(Before-and-after object lists)
★ ★ ★ ★ ★

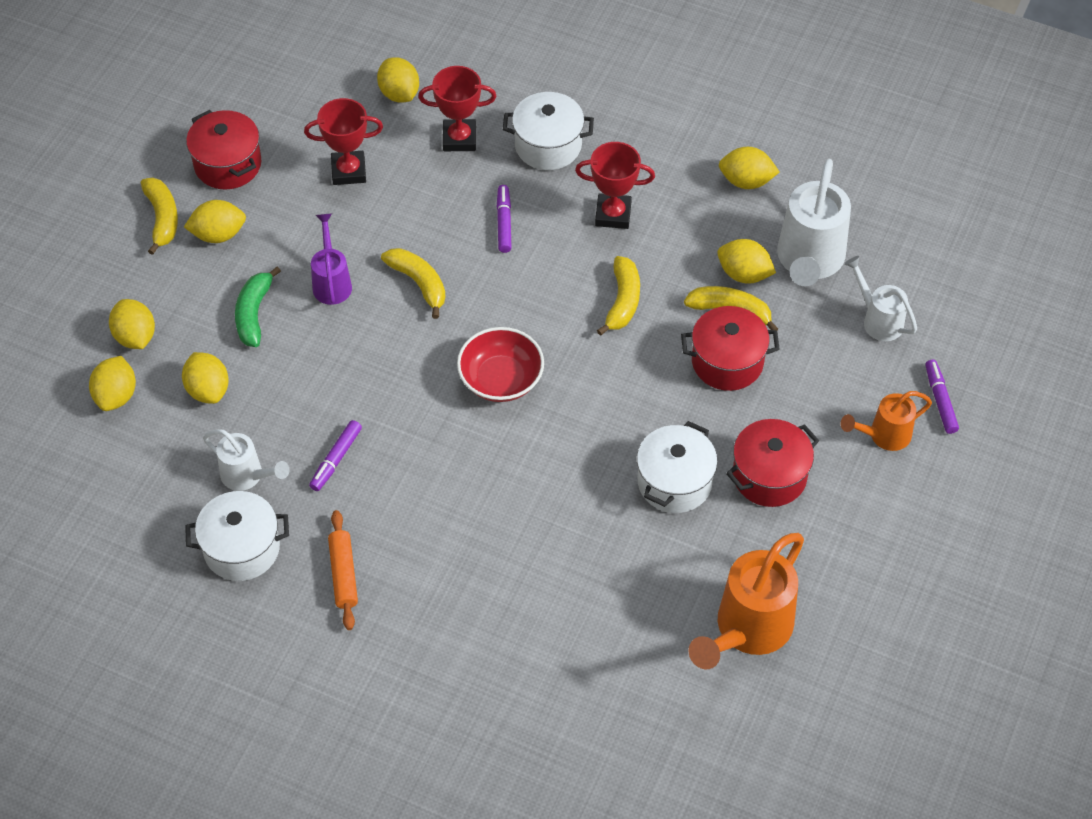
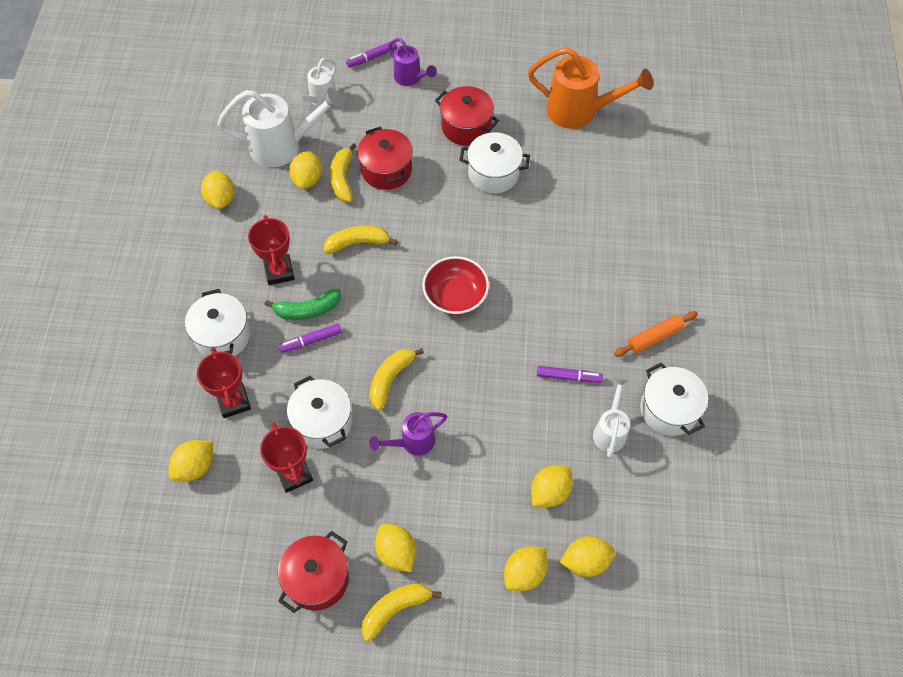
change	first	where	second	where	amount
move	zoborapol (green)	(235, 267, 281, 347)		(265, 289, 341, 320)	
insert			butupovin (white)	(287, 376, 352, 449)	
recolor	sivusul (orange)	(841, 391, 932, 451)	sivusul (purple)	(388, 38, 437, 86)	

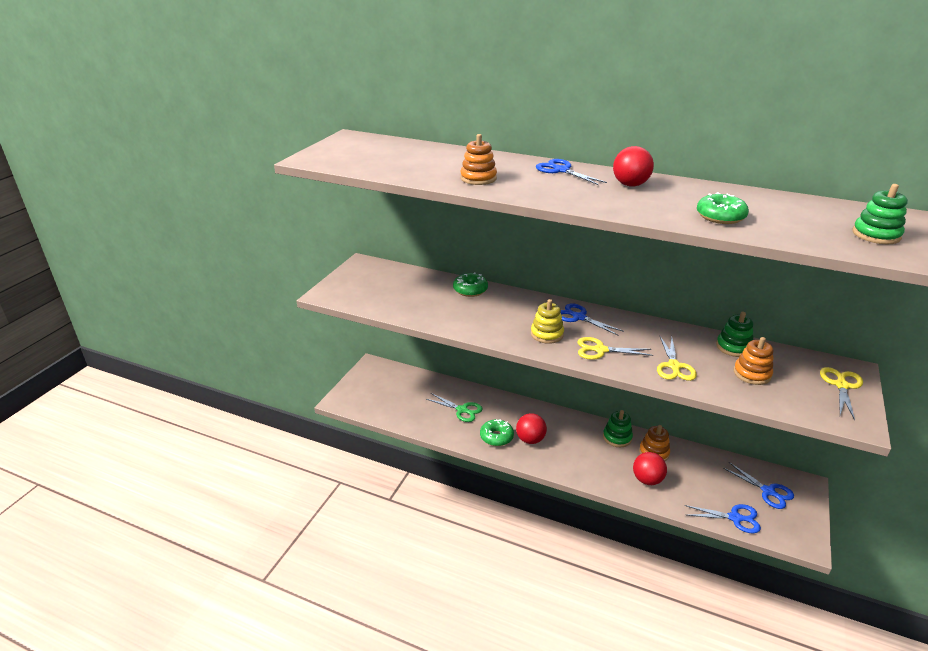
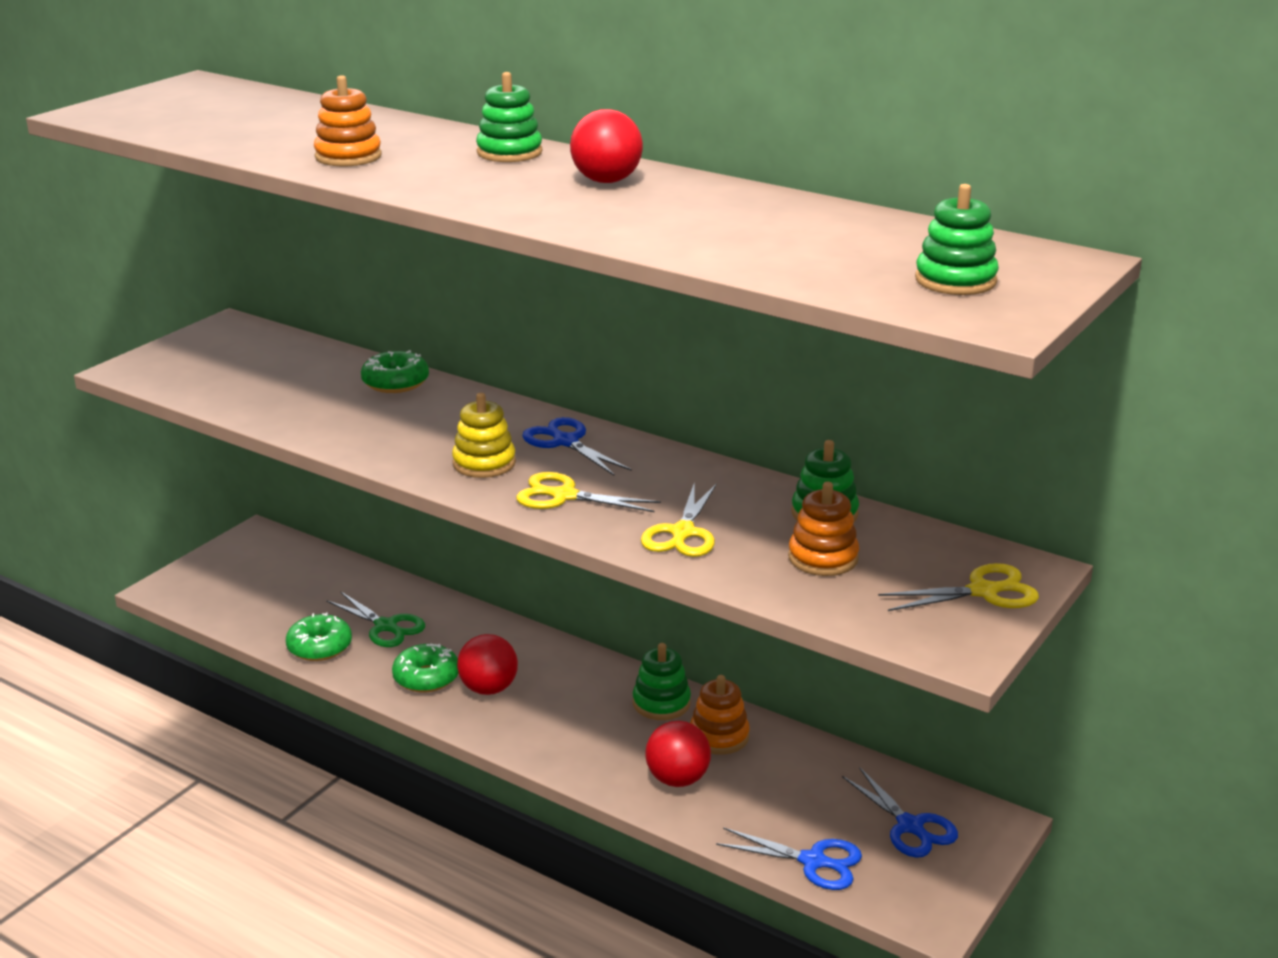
change	first	where	second	where	amount
move	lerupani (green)	(697, 192, 749, 224)		(286, 612, 352, 661)	
replace	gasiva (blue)	(536, 159, 607, 185)	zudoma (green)	(476, 72, 542, 162)	
rotate	gasiva (yellow)	(820, 367, 863, 420)		(878, 563, 1039, 611)	45 degrees clockwise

★ ★ ★ ★ ★

→ **Exercise objective**: The line that contains "289, 341, 320)" begins the range and the last line of the entries ends it; print that range exactly, without pictures.

→ **Task answer**:
move	zoborapol (green)	(235, 267, 281, 347)		(265, 289, 341, 320)	
insert			butupovin (white)	(287, 376, 352, 449)	
recolor	sivusul (orange)	(841, 391, 932, 451)	sivusul (purple)	(388, 38, 437, 86)	

change	first	where	second	where	amount
move	lerupani (green)	(697, 192, 749, 224)		(286, 612, 352, 661)	
replace	gasiva (blue)	(536, 159, 607, 185)	zudoma (green)	(476, 72, 542, 162)	
rotate	gasiva (yellow)	(820, 367, 863, 420)		(878, 563, 1039, 611)	45 degrees clockwise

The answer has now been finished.